▶ **YOUR OBJECTIVE**
Down to the last line, print the data that follows exactly, without its pictures.
════
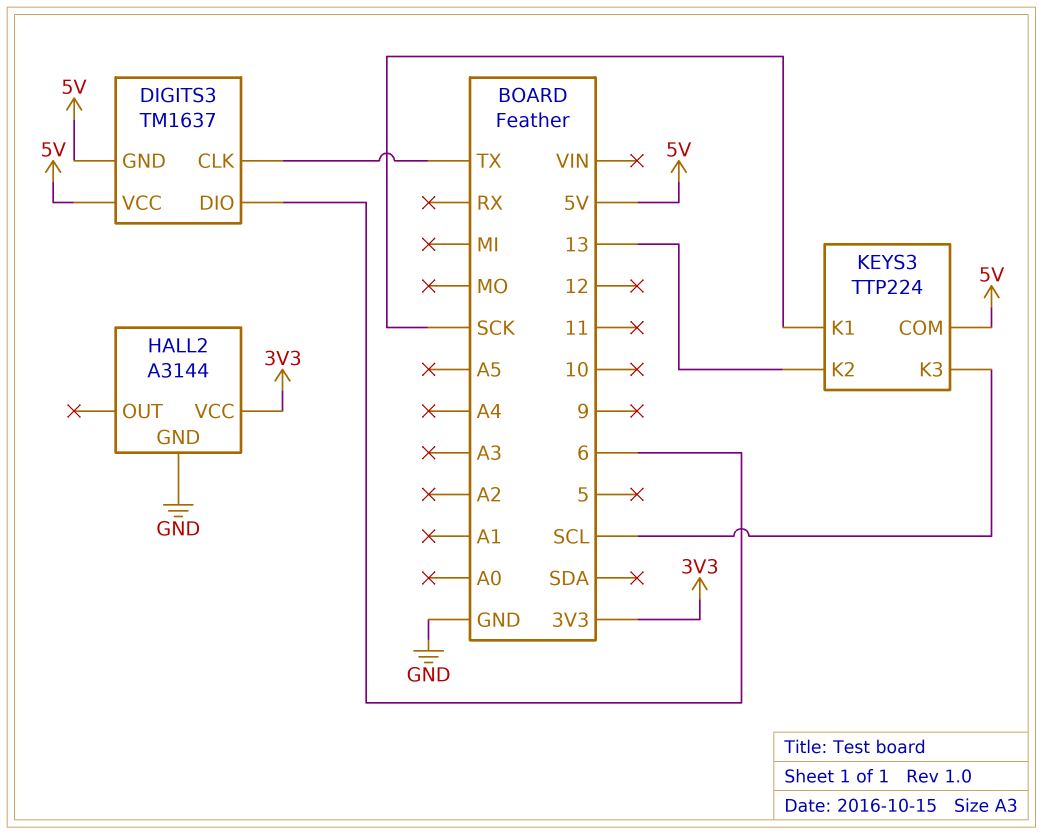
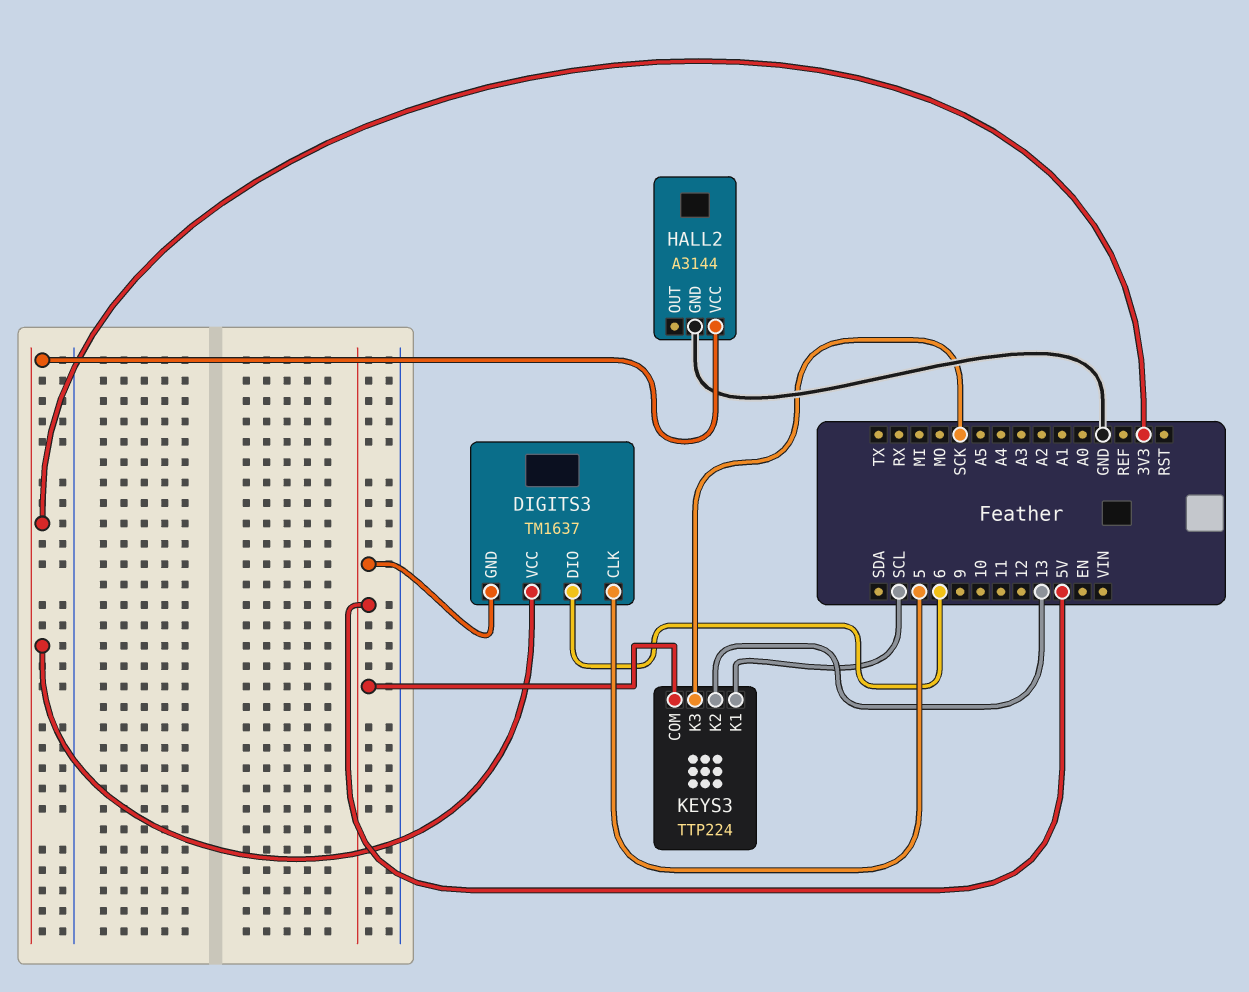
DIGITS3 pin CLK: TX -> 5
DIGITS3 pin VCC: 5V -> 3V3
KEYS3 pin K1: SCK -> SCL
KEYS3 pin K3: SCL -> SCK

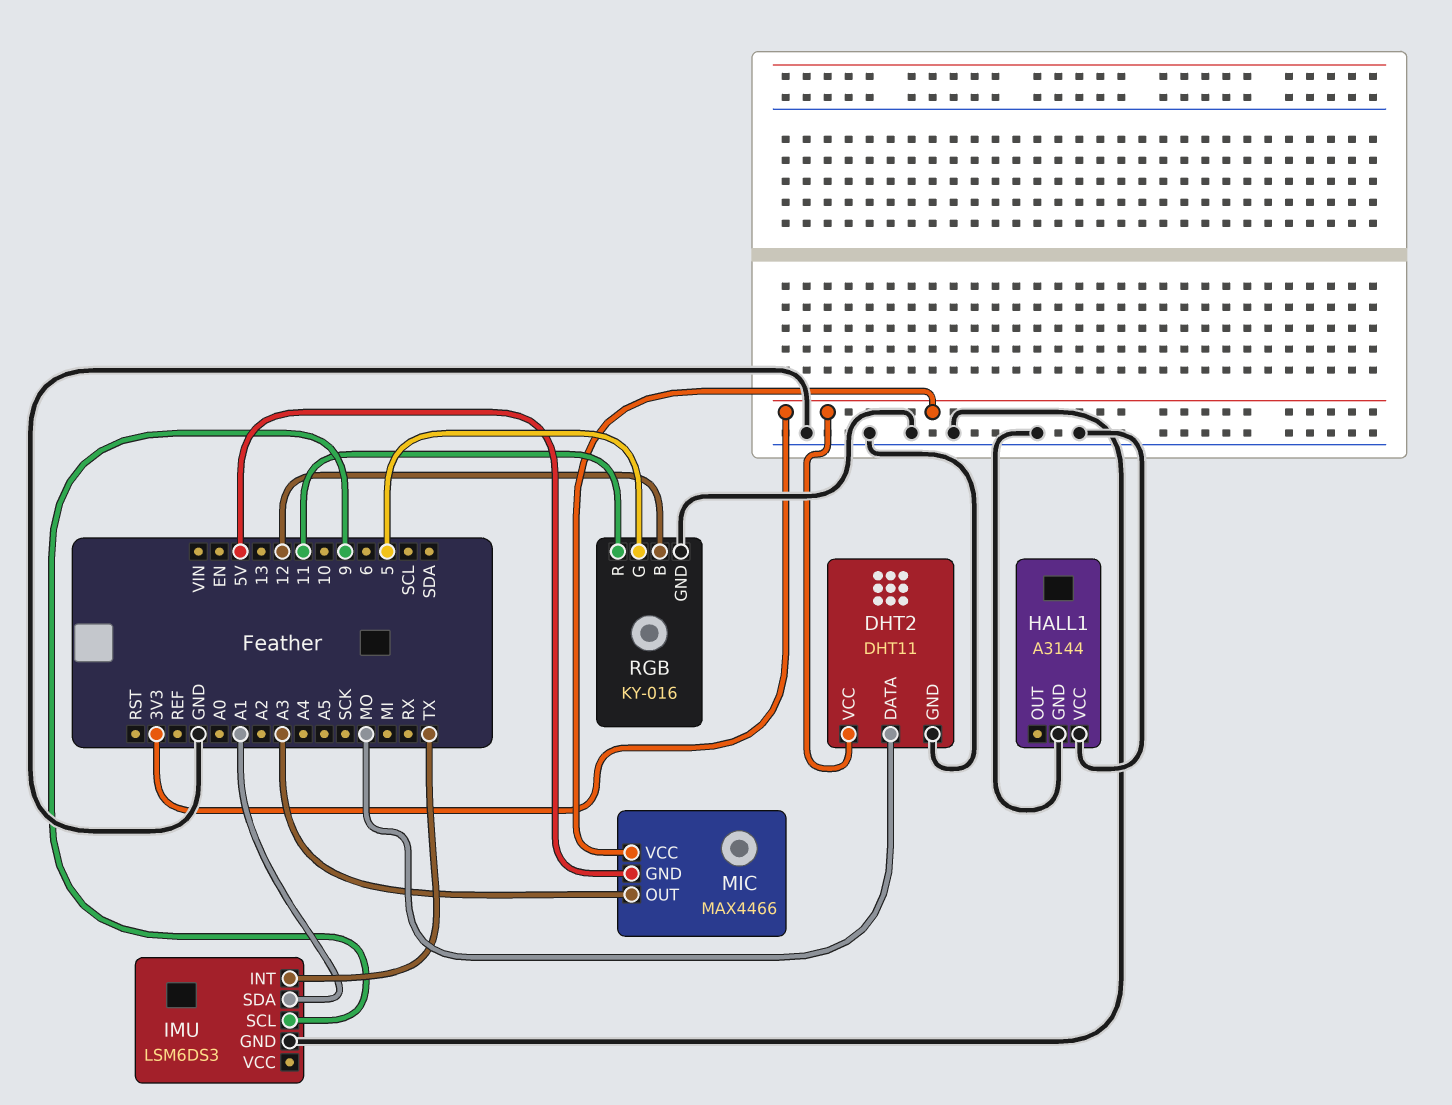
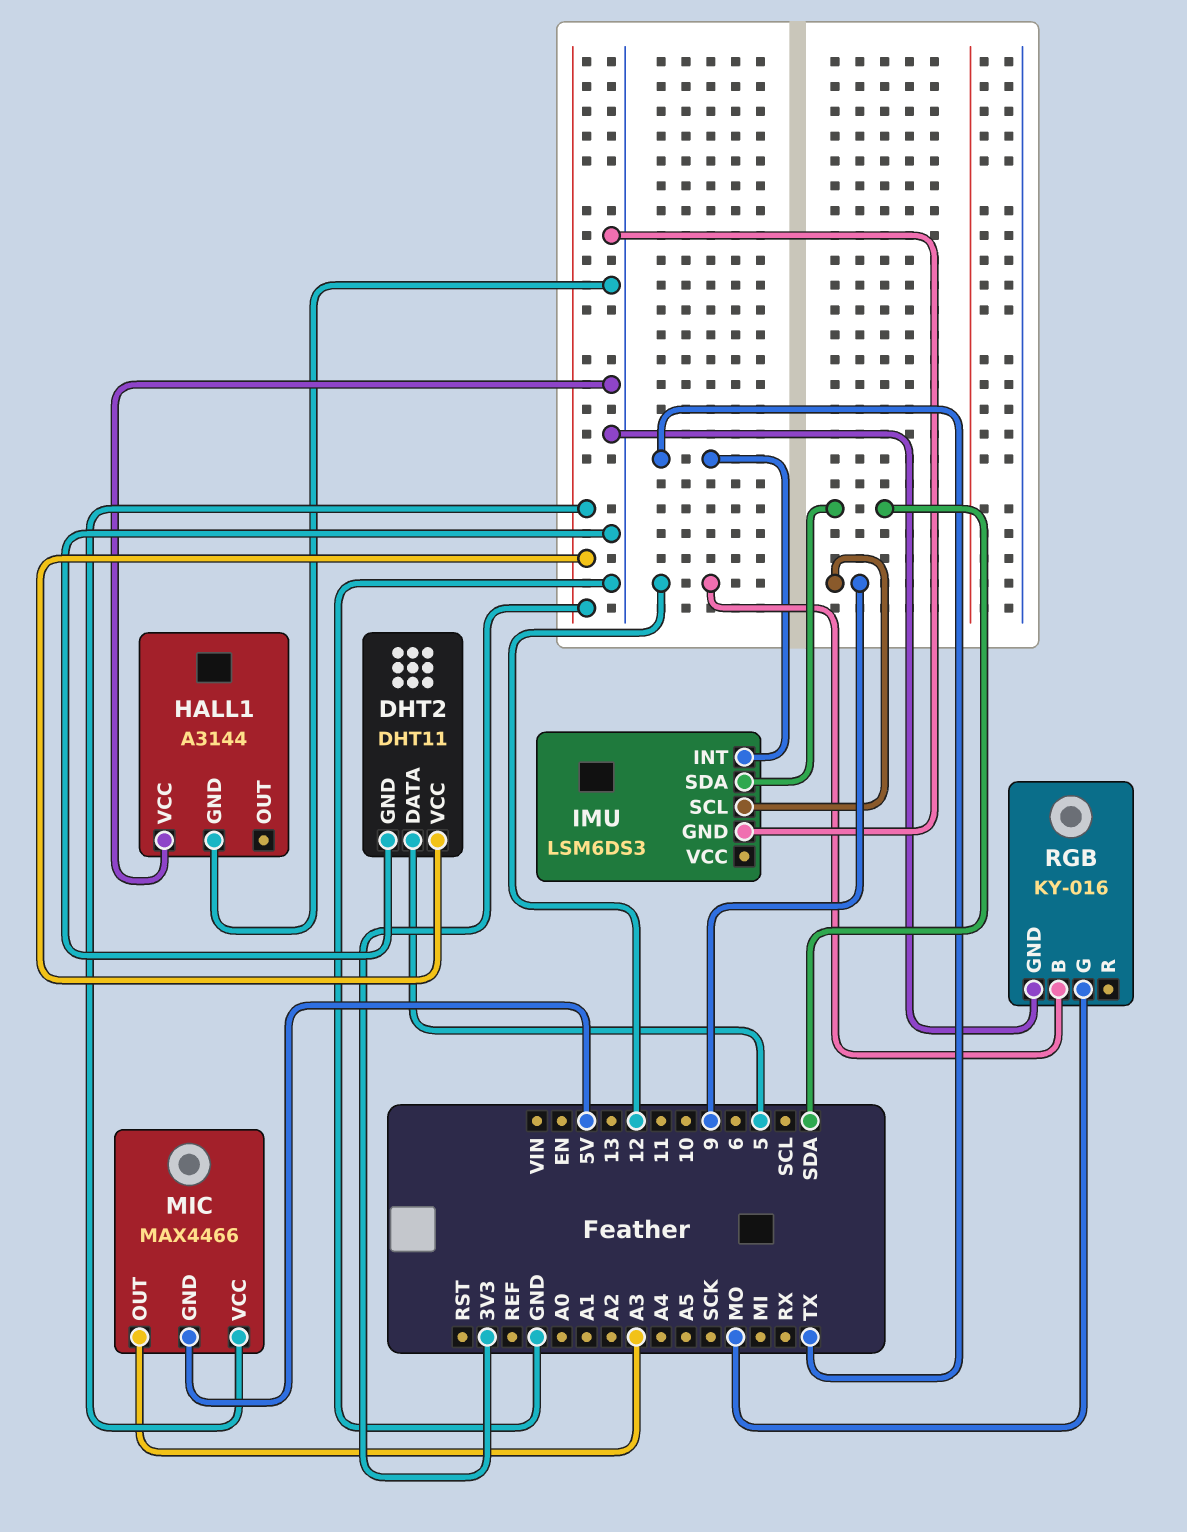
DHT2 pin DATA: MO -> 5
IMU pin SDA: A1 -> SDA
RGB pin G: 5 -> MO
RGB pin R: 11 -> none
════
▶ **TASK OUTPUT**
DIGITS3 pin CLK: TX -> 5
DIGITS3 pin VCC: 5V -> 3V3
KEYS3 pin K1: SCK -> SCL
KEYS3 pin K3: SCL -> SCK

DHT2 pin DATA: MO -> 5
IMU pin SDA: A1 -> SDA
RGB pin G: 5 -> MO
RGB pin R: 11 -> none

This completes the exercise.